=== Begin Enclosure ===
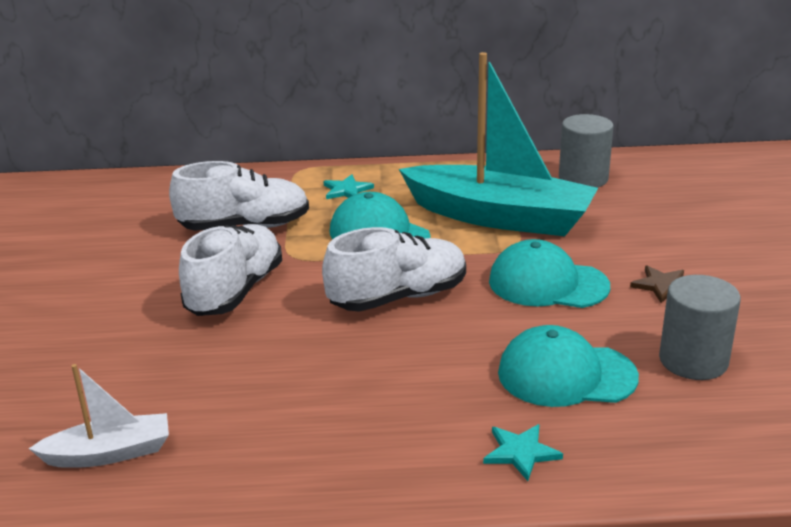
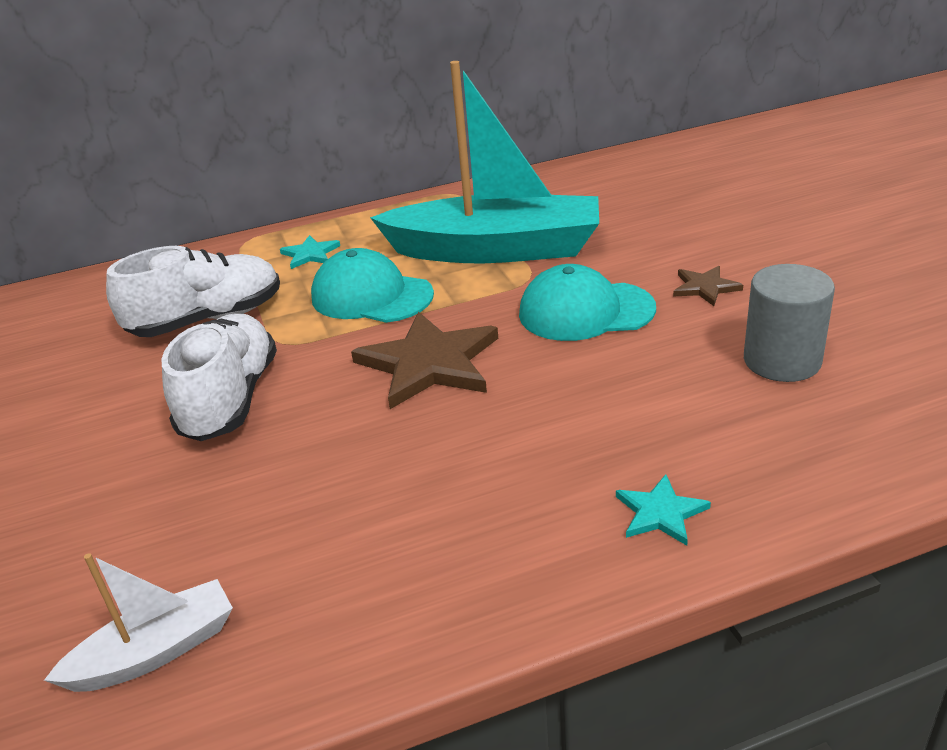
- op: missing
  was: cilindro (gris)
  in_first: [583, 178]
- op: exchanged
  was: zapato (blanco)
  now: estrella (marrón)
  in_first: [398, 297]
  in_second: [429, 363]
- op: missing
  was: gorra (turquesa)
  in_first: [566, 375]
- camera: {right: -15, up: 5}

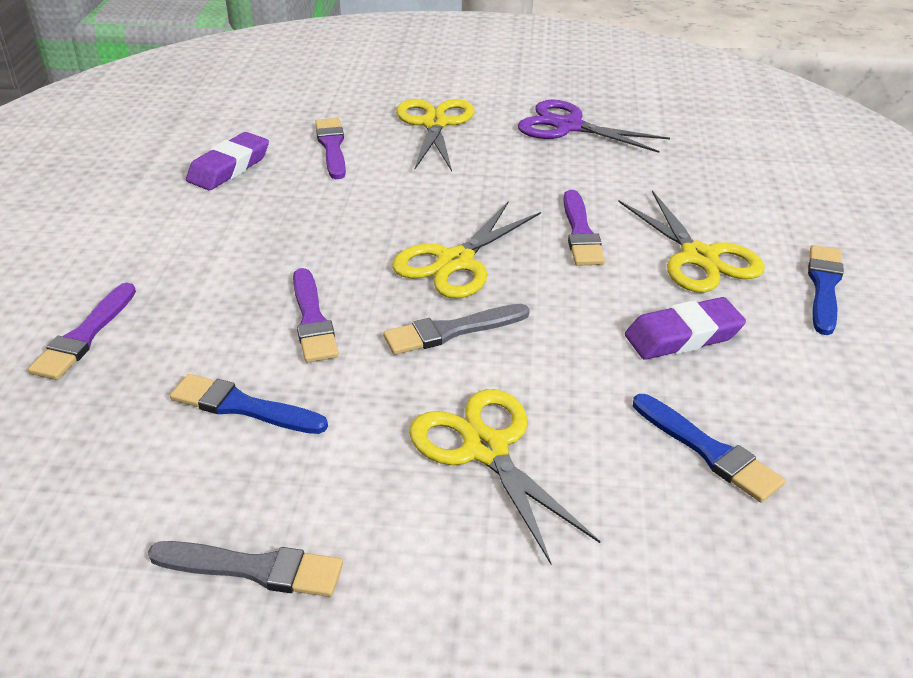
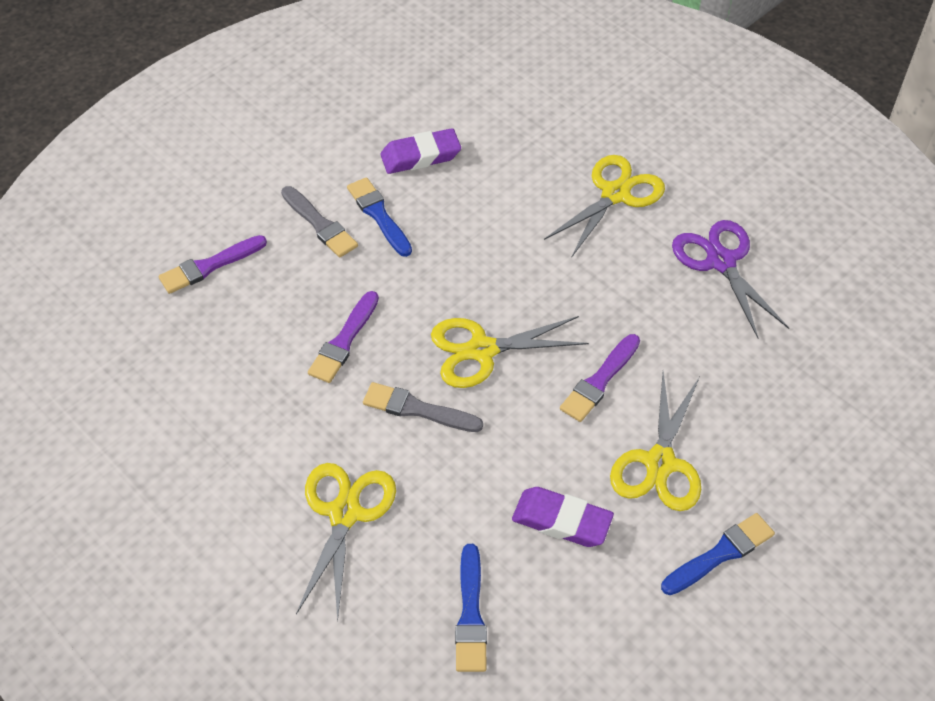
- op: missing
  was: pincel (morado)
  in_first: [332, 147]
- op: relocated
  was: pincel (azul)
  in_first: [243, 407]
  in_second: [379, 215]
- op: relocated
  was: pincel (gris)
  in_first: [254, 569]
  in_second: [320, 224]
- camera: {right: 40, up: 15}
=== End Enclosure ===
*PROBLEM DESCRIPTION*:
The result should be every entry, word for word, and no pictures.

*SOLUTION BELOW*:
- op: missing
  was: cilindro (gris)
  in_first: [583, 178]
- op: exchanged
  was: zapato (blanco)
  now: estrella (marrón)
  in_first: [398, 297]
  in_second: [429, 363]
- op: missing
  was: gorra (turquesa)
  in_first: [566, 375]
- camera: {right: -15, up: 5}

- op: missing
  was: pincel (morado)
  in_first: [332, 147]
- op: relocated
  was: pincel (azul)
  in_first: [243, 407]
  in_second: [379, 215]
- op: relocated
  was: pincel (gris)
  in_first: [254, 569]
  in_second: [320, 224]
- camera: {right: 40, up: 15}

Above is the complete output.